#### [TASK TO COMPLETE]
Retype each entry exactly as written, and keep the pictures out of the copy.

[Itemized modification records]
━━━━━━

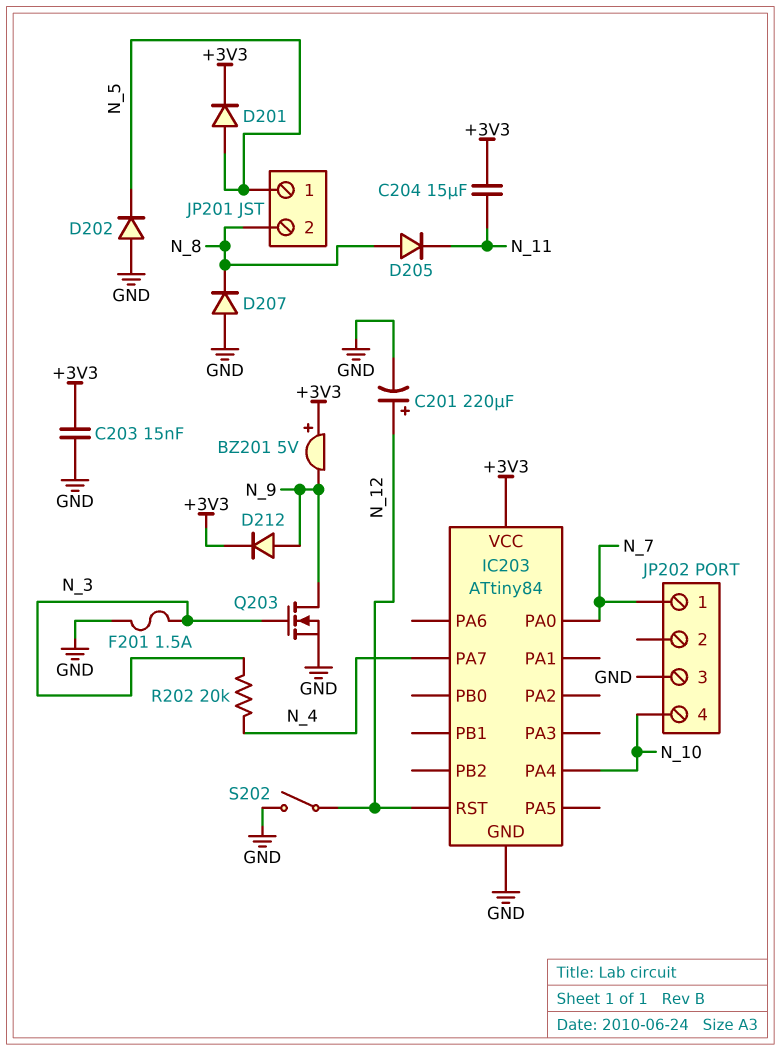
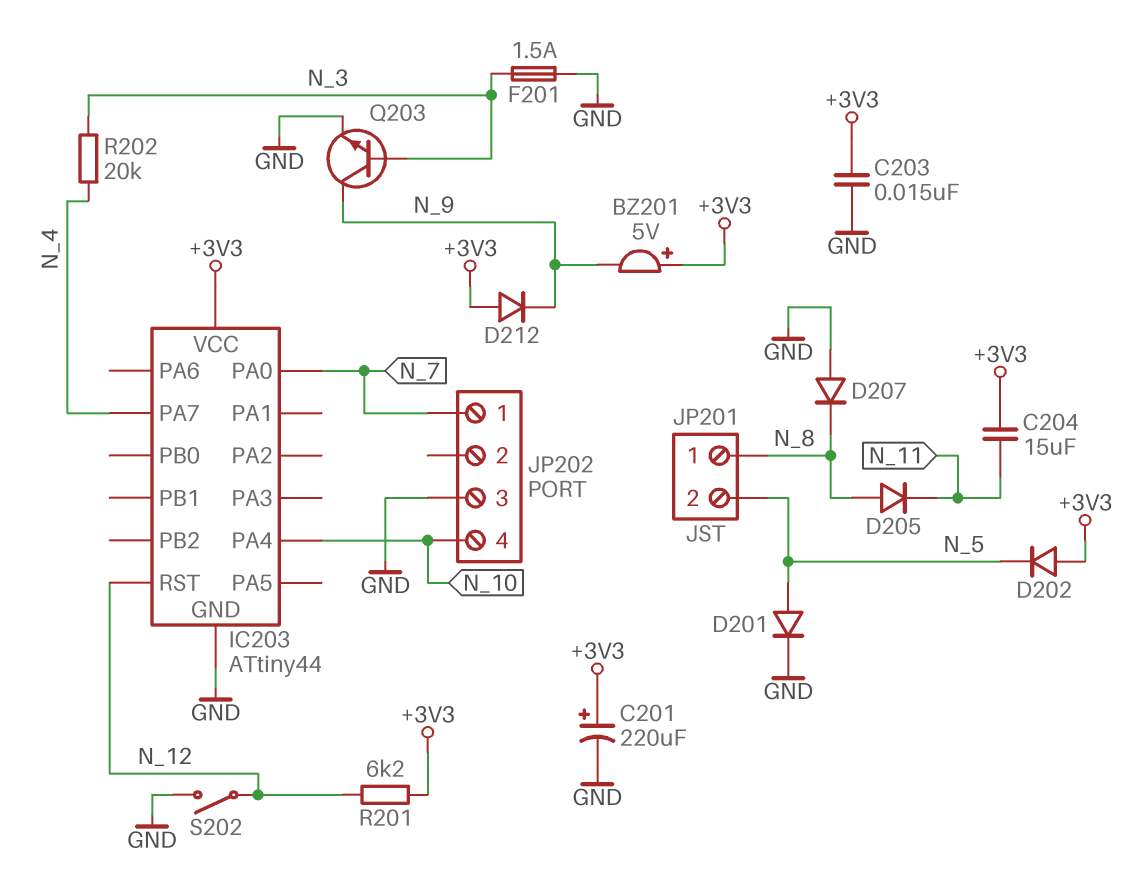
C201: 220uF (plus N_12, minus GND) -> 220uF (plus +3V3, minus GND)
D201: diode (A N_5, K +3V3) -> diode (A N_5, K GND)
D202: diode (A GND, K N_5) -> diode (A +3V3, K N_5)
D212: diode (A N_9, K +3V3) -> diode (A +3V3, K N_9)
IC203: ATtiny84 -> ATtiny44
JP201 pin 1: N_5 -> N_8
JP201 pin 2: N_8 -> N_5
Q203: NMOS (G N_3, D N_9, S GND) -> NPN (B N_3, C N_9, E GND)
R201: none -> 6.2k (+3V3, N_12)

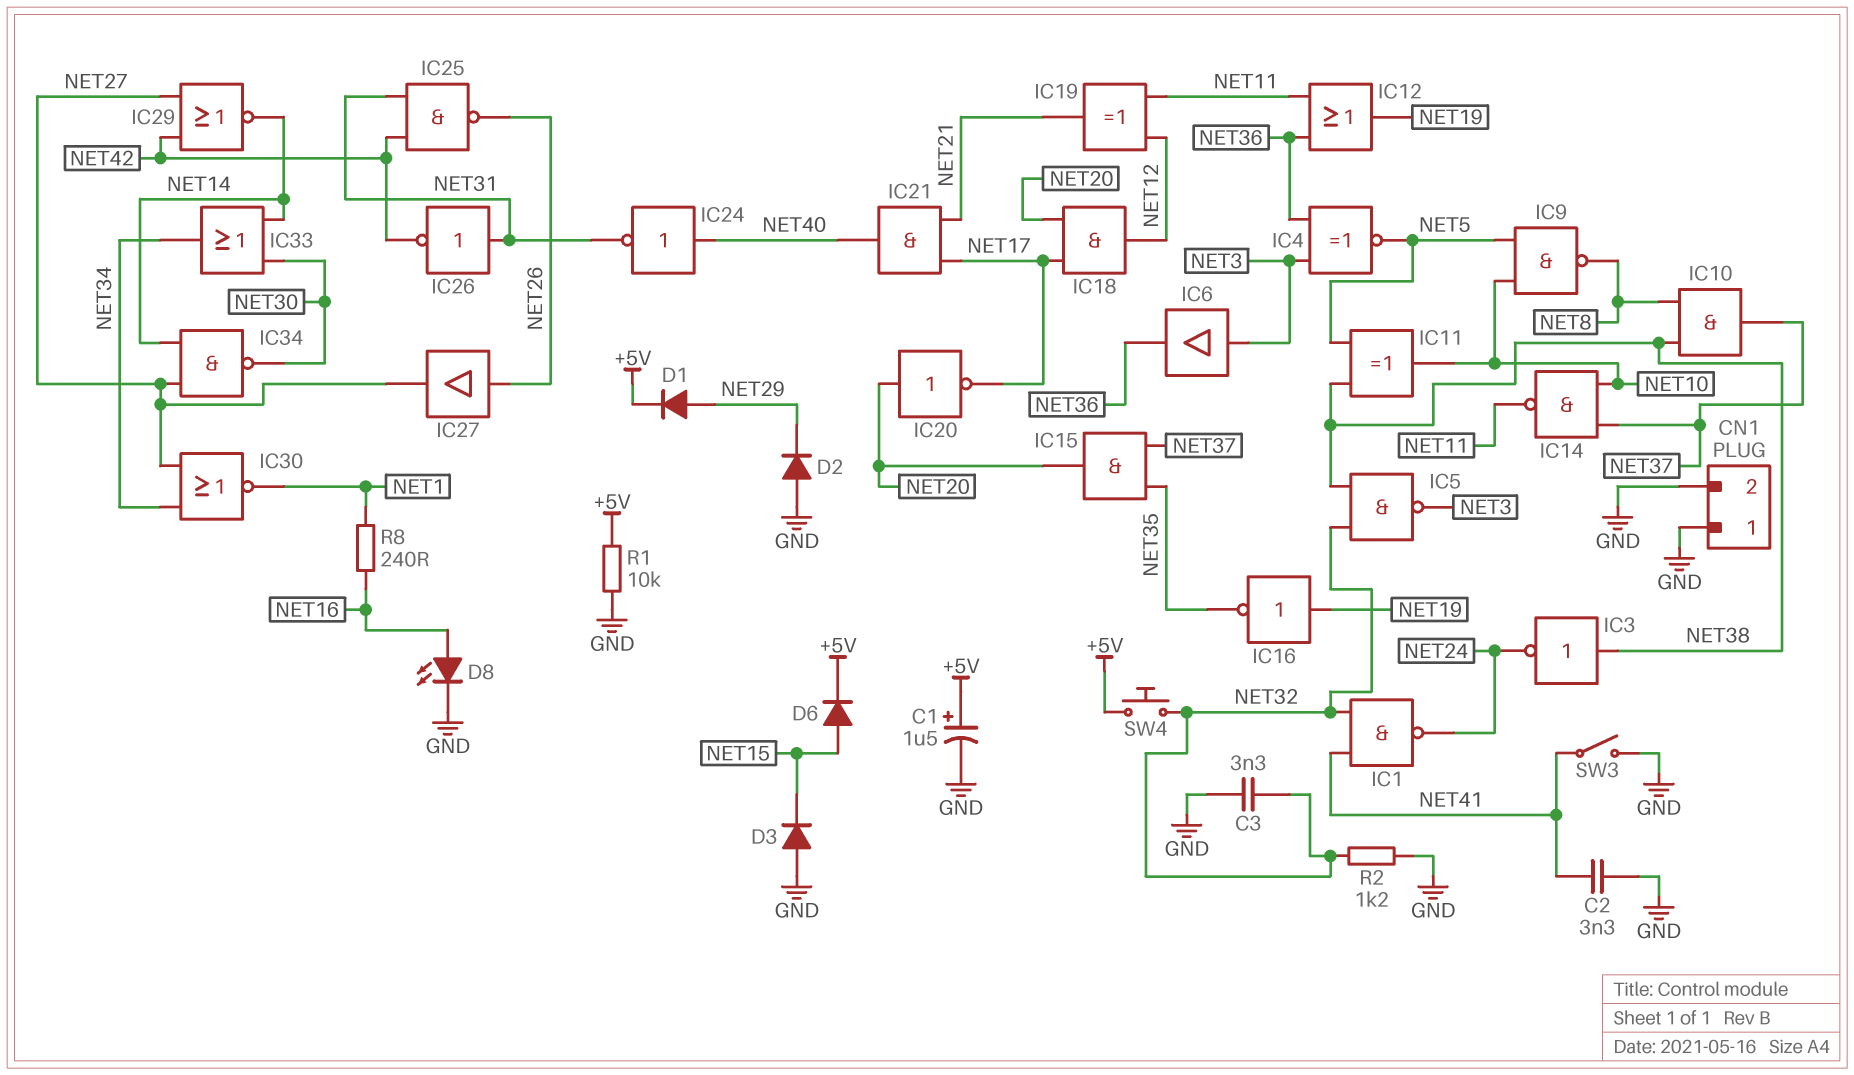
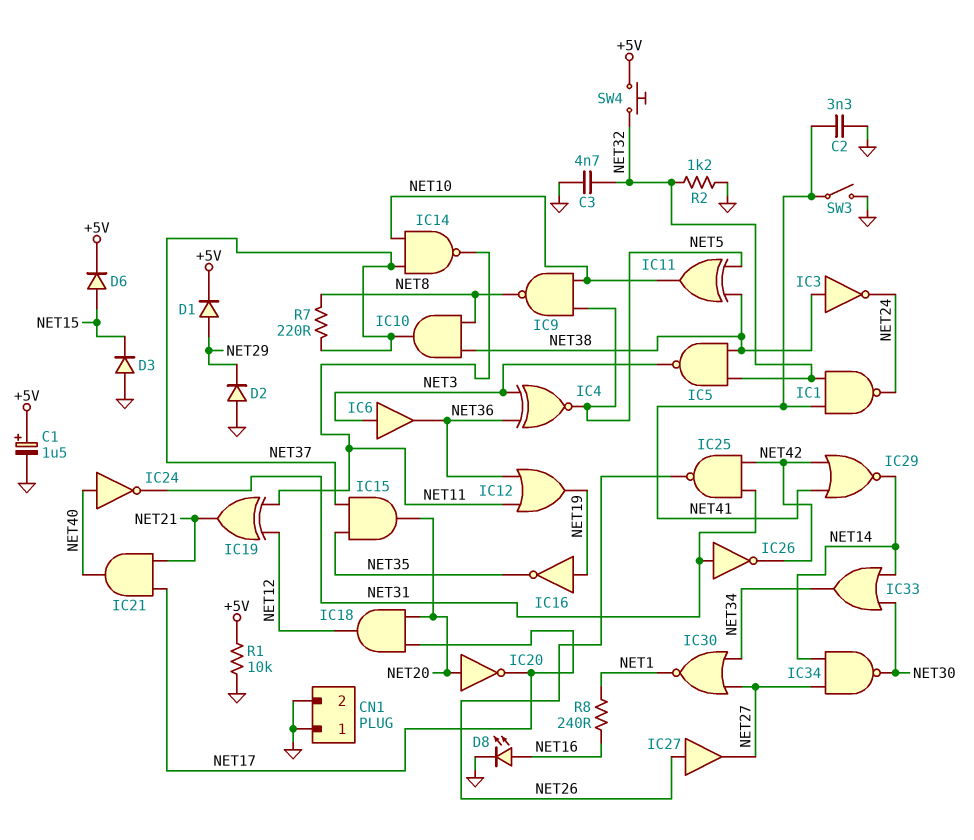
C3: 3.3nF (GND, NET32) -> 4.7nF (GND, NET32)
IC29: NOR (in NET27, in NET42, out NET14) -> NOR (in NET41, in NET42, out NET14)
R7: none -> 220 (NET8, NET37)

━━━━━━

#### [RESPONSE AREA]
C201: 220uF (plus N_12, minus GND) -> 220uF (plus +3V3, minus GND)
D201: diode (A N_5, K +3V3) -> diode (A N_5, K GND)
D202: diode (A GND, K N_5) -> diode (A +3V3, K N_5)
D212: diode (A N_9, K +3V3) -> diode (A +3V3, K N_9)
IC203: ATtiny84 -> ATtiny44
JP201 pin 1: N_5 -> N_8
JP201 pin 2: N_8 -> N_5
Q203: NMOS (G N_3, D N_9, S GND) -> NPN (B N_3, C N_9, E GND)
R201: none -> 6.2k (+3V3, N_12)

C3: 3.3nF (GND, NET32) -> 4.7nF (GND, NET32)
IC29: NOR (in NET27, in NET42, out NET14) -> NOR (in NET41, in NET42, out NET14)
R7: none -> 220 (NET8, NET37)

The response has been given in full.